*Data*:
+===+

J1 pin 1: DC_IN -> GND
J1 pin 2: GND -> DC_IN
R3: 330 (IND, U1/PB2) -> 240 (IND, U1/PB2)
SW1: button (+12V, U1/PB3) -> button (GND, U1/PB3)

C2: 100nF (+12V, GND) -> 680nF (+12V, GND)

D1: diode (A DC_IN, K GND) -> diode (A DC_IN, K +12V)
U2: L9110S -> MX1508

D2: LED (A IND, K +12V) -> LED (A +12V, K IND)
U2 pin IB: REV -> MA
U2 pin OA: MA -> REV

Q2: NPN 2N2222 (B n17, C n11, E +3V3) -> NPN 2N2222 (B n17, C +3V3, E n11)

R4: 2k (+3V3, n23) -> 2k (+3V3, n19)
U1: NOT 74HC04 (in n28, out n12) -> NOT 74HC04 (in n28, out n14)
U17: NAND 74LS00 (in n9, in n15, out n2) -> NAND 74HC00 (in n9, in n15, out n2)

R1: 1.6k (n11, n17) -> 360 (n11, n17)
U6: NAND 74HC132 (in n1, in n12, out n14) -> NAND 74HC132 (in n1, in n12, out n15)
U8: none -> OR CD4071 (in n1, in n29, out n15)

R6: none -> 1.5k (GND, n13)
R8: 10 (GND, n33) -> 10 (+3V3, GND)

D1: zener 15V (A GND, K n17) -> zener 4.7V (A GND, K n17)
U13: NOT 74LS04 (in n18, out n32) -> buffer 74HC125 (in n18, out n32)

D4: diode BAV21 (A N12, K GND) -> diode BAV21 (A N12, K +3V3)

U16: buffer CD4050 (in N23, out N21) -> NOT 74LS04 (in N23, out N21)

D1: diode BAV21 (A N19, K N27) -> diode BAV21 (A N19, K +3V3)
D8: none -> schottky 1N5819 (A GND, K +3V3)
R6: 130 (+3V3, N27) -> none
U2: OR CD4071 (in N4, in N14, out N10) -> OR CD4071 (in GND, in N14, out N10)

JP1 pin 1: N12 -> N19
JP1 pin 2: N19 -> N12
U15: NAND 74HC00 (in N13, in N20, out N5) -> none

+===+

*Activity*: What you return must be an exact retyping of the lines above starting at the line with "U2: L9110S -> MX1508" and ending at the line with "U16: buffer CD4050", and nothing besides.

*Output of the exercise*:
U2: L9110S -> MX1508

D2: LED (A IND, K +12V) -> LED (A +12V, K IND)
U2 pin IB: REV -> MA
U2 pin OA: MA -> REV

Q2: NPN 2N2222 (B n17, C n11, E +3V3) -> NPN 2N2222 (B n17, C +3V3, E n11)

R4: 2k (+3V3, n23) -> 2k (+3V3, n19)
U1: NOT 74HC04 (in n28, out n12) -> NOT 74HC04 (in n28, out n14)
U17: NAND 74LS00 (in n9, in n15, out n2) -> NAND 74HC00 (in n9, in n15, out n2)

R1: 1.6k (n11, n17) -> 360 (n11, n17)
U6: NAND 74HC132 (in n1, in n12, out n14) -> NAND 74HC132 (in n1, in n12, out n15)
U8: none -> OR CD4071 (in n1, in n29, out n15)

R6: none -> 1.5k (GND, n13)
R8: 10 (GND, n33) -> 10 (+3V3, GND)

D1: zener 15V (A GND, K n17) -> zener 4.7V (A GND, K n17)
U13: NOT 74LS04 (in n18, out n32) -> buffer 74HC125 (in n18, out n32)

D4: diode BAV21 (A N12, K GND) -> diode BAV21 (A N12, K +3V3)

U16: buffer CD4050 (in N23, out N21) -> NOT 74LS04 (in N23, out N21)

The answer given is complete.